* [TASK PROMPT] Could you write out, exactly as they stand, only the lines in the listing below from the line with "white hat: 2 -> 0" to the line with "purple pyramid: 4 -> 2", both ends included, without the pictures?

+--

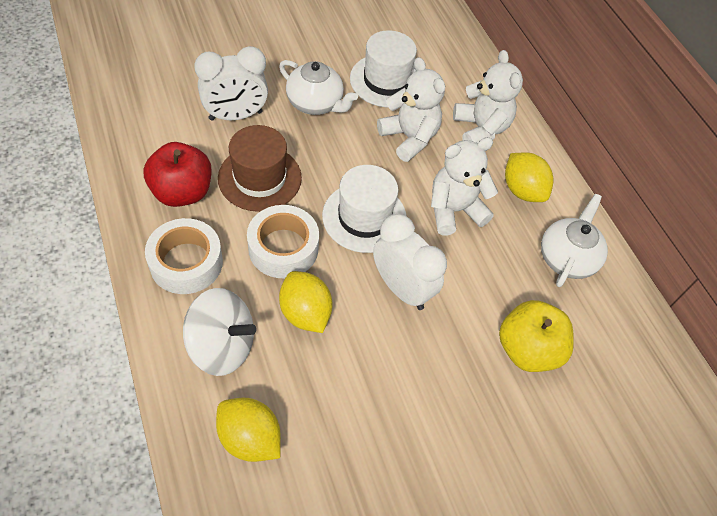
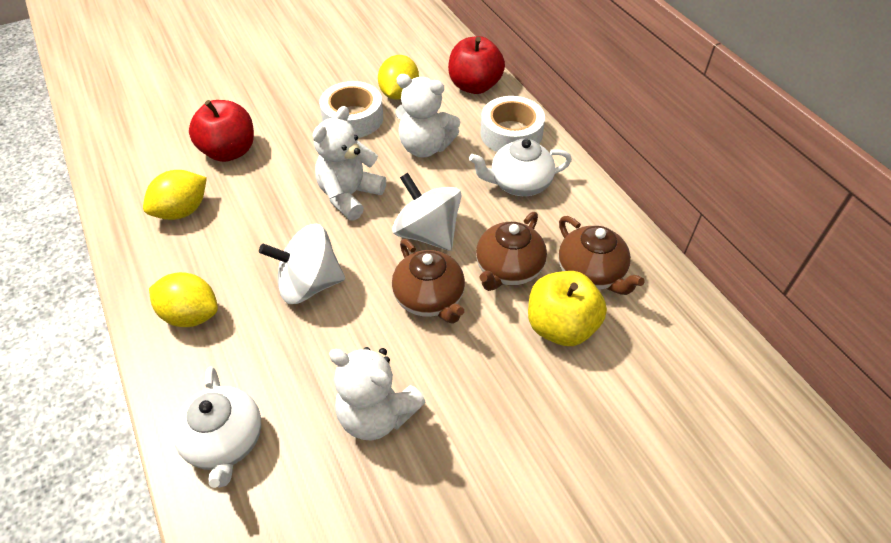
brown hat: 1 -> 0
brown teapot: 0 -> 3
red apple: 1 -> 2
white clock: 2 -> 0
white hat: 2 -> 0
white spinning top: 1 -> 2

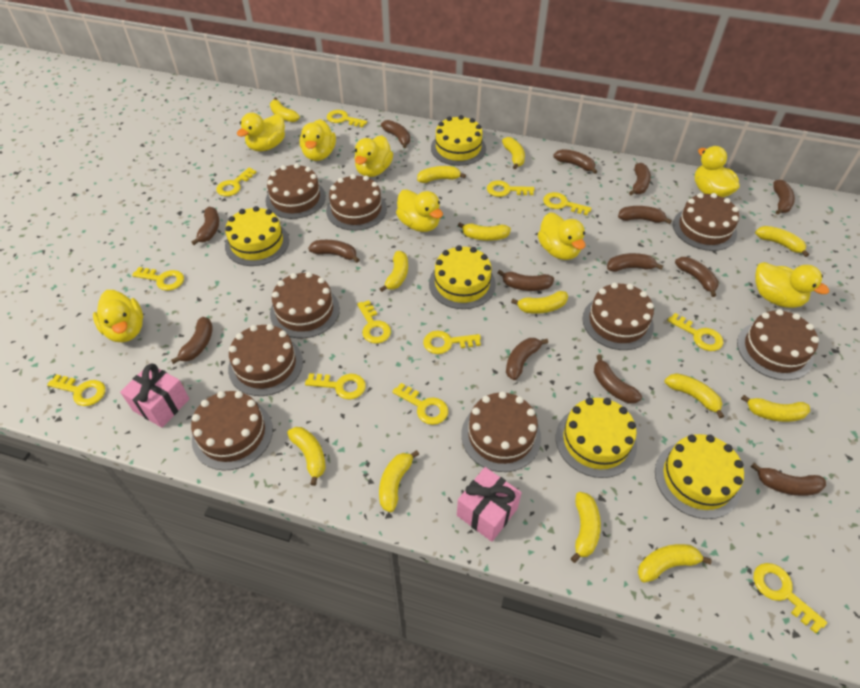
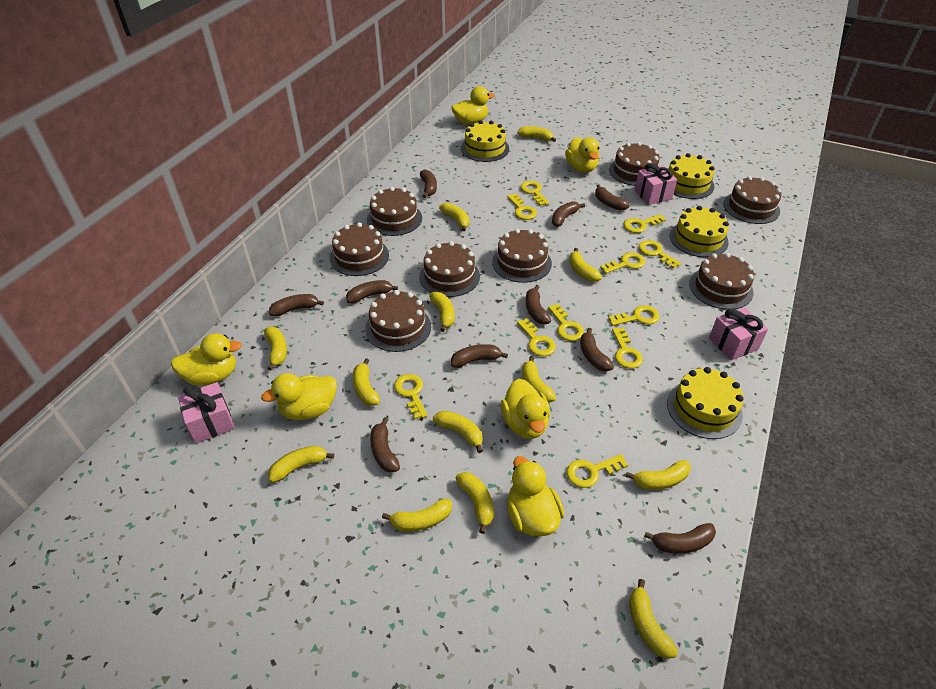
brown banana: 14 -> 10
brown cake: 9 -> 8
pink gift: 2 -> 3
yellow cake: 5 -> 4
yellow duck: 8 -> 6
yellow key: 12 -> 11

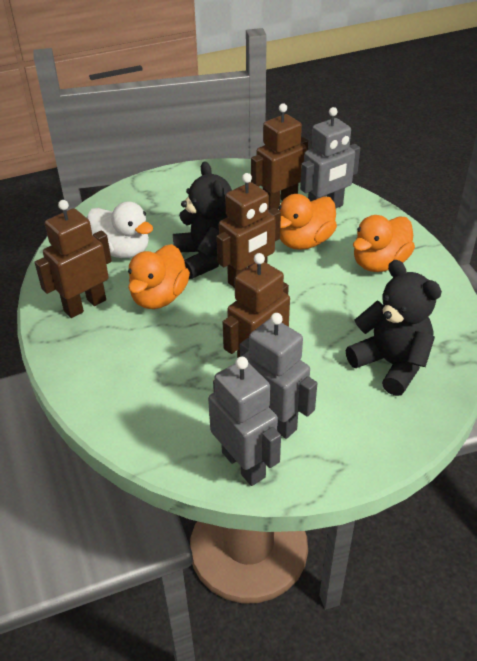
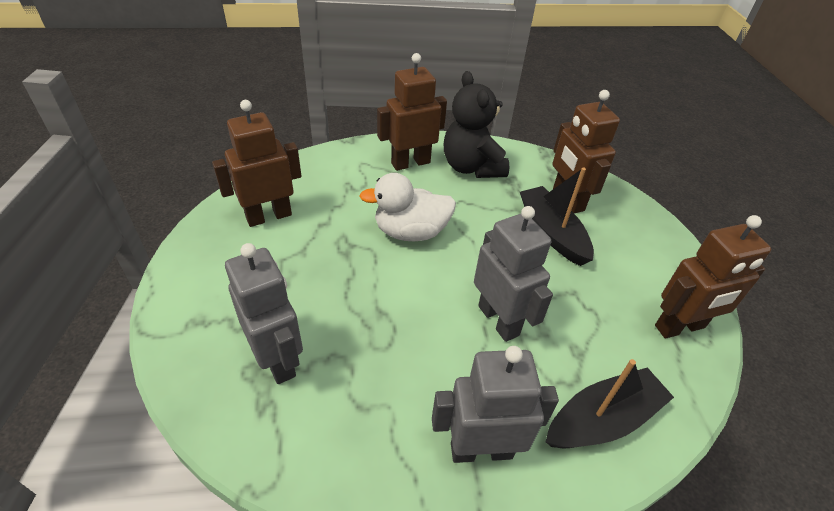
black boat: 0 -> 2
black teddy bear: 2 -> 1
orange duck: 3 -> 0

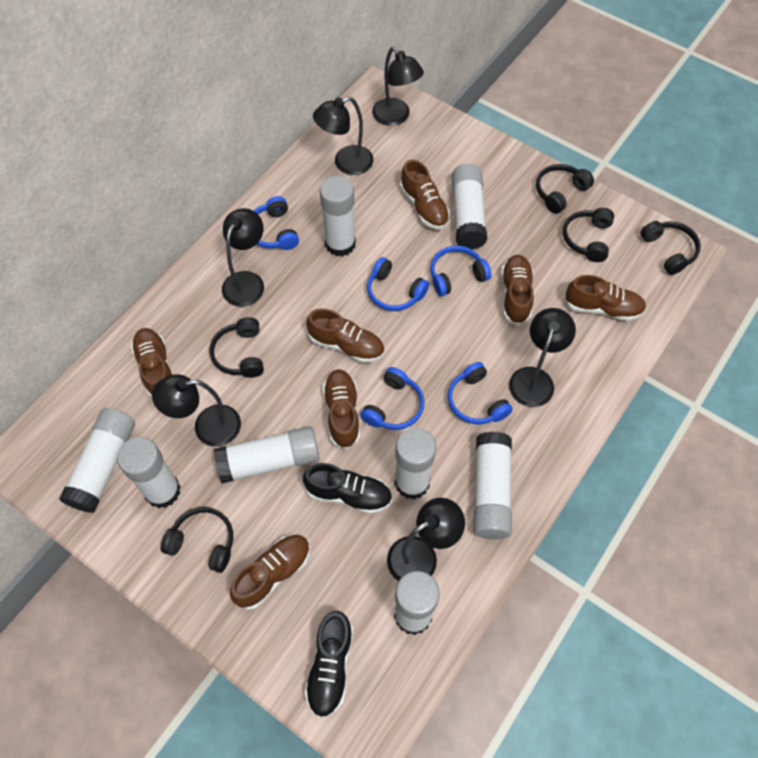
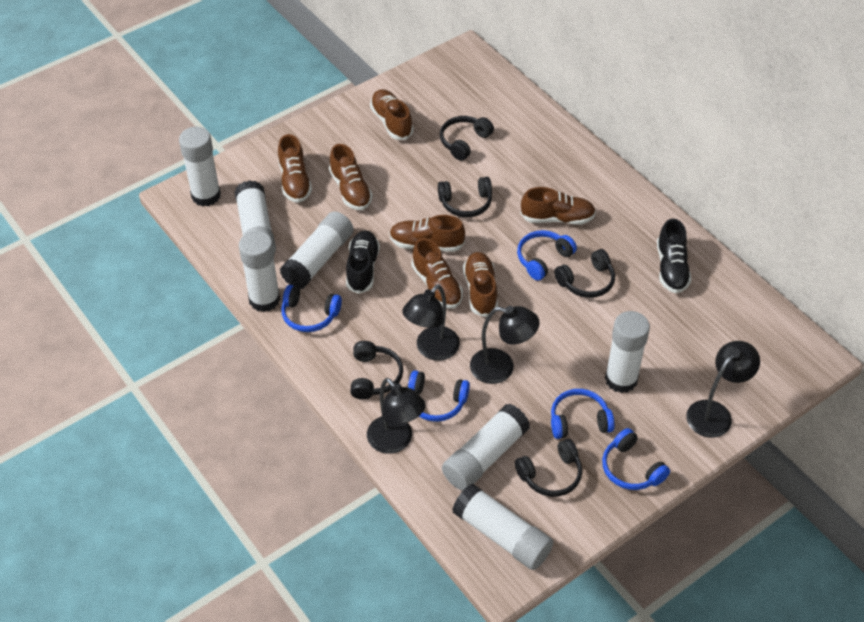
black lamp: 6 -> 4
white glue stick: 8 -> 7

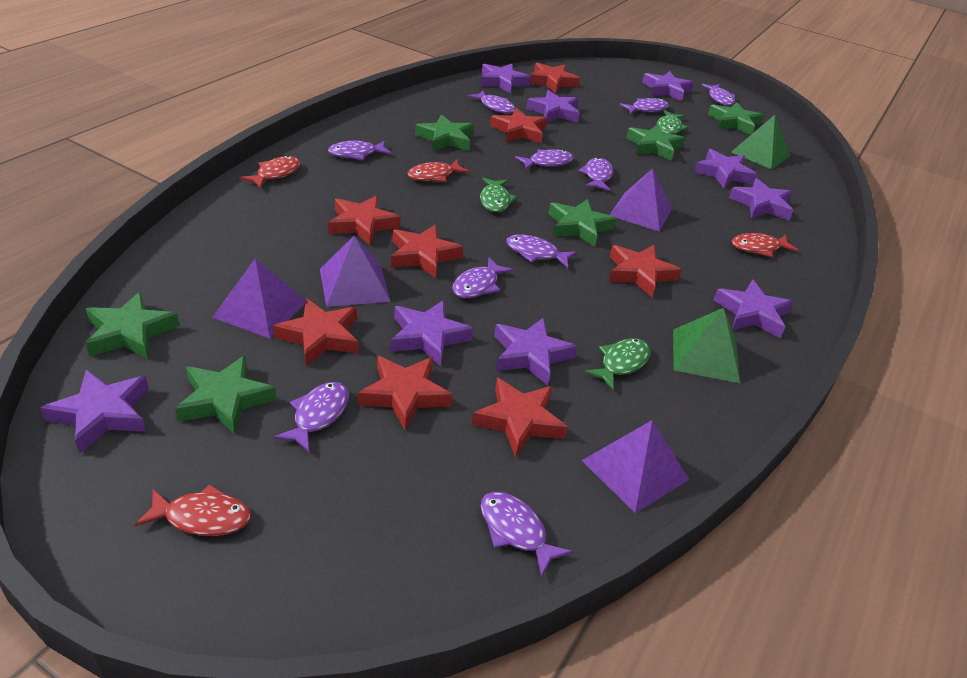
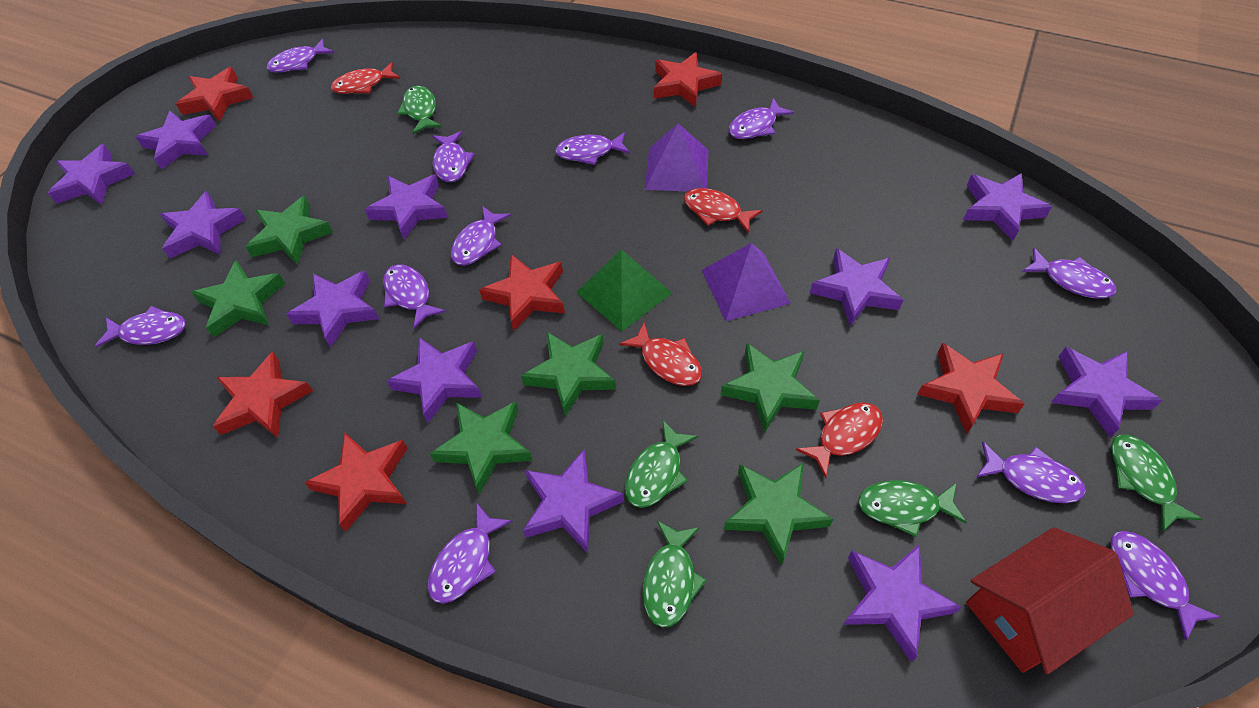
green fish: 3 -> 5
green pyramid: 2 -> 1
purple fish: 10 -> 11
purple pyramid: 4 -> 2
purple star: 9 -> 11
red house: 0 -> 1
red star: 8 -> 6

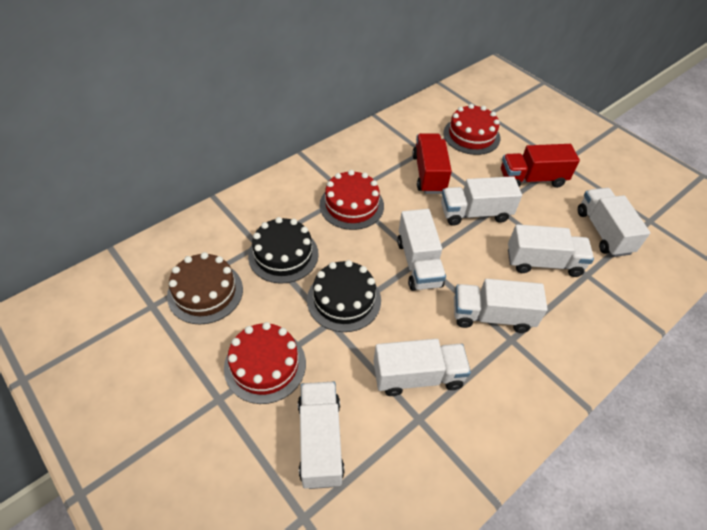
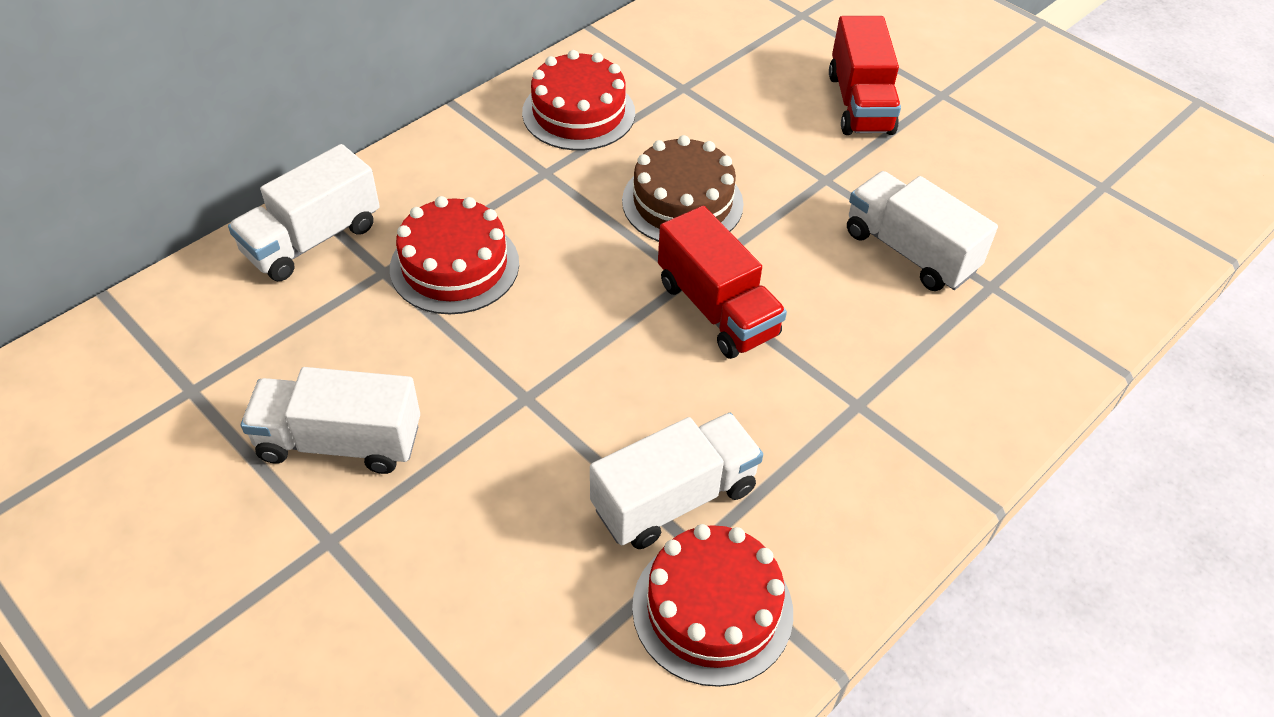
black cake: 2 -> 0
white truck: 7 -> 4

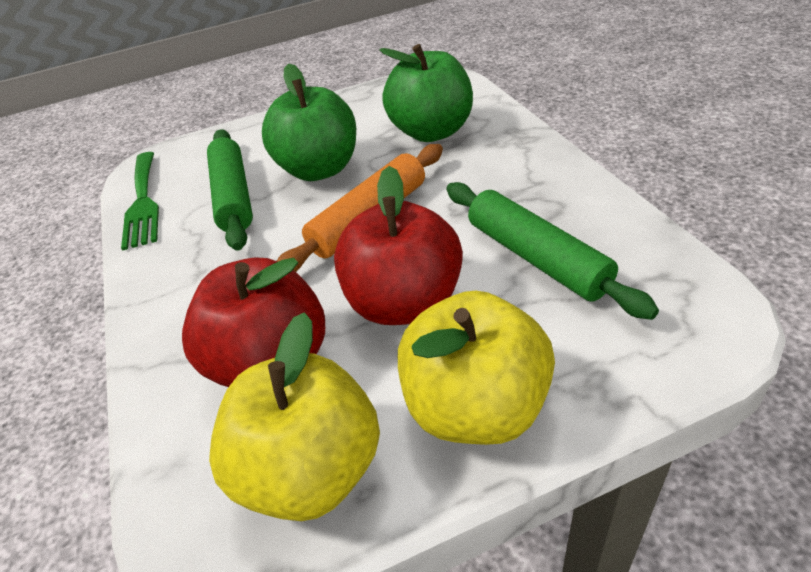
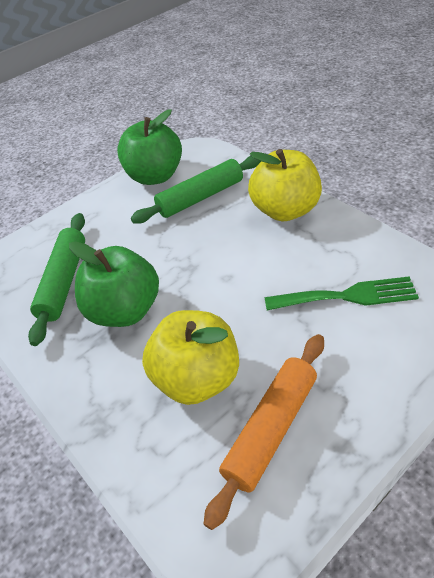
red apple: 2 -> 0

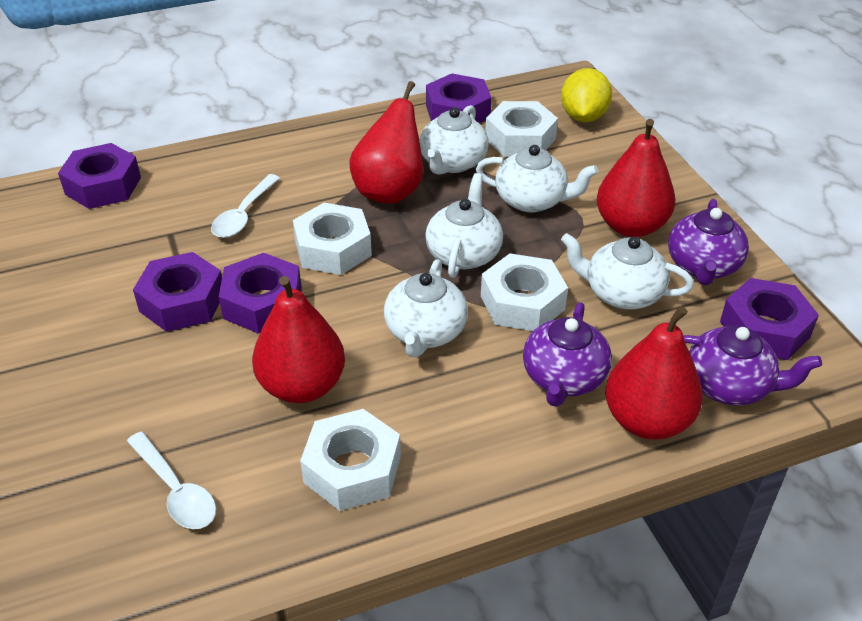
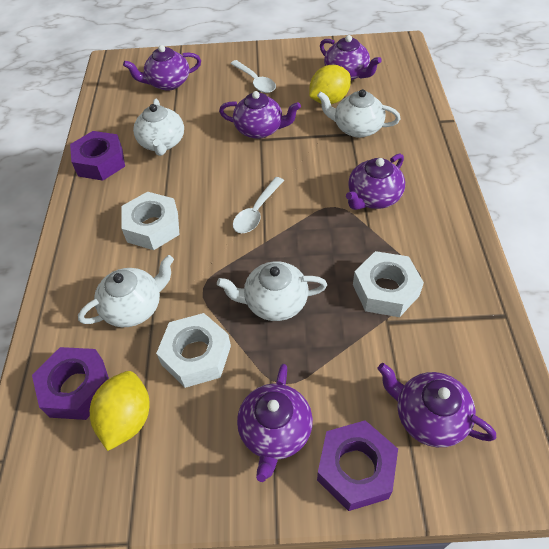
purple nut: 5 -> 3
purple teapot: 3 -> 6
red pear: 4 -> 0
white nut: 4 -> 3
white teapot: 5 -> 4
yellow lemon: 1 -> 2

+--

* [ANSWER SPACE]
white hat: 2 -> 0
white spinning top: 1 -> 2

brown banana: 14 -> 10
brown cake: 9 -> 8
pink gift: 2 -> 3
yellow cake: 5 -> 4
yellow duck: 8 -> 6
yellow key: 12 -> 11

black boat: 0 -> 2
black teddy bear: 2 -> 1
orange duck: 3 -> 0

black lamp: 6 -> 4
white glue stick: 8 -> 7

green fish: 3 -> 5
green pyramid: 2 -> 1
purple fish: 10 -> 11
purple pyramid: 4 -> 2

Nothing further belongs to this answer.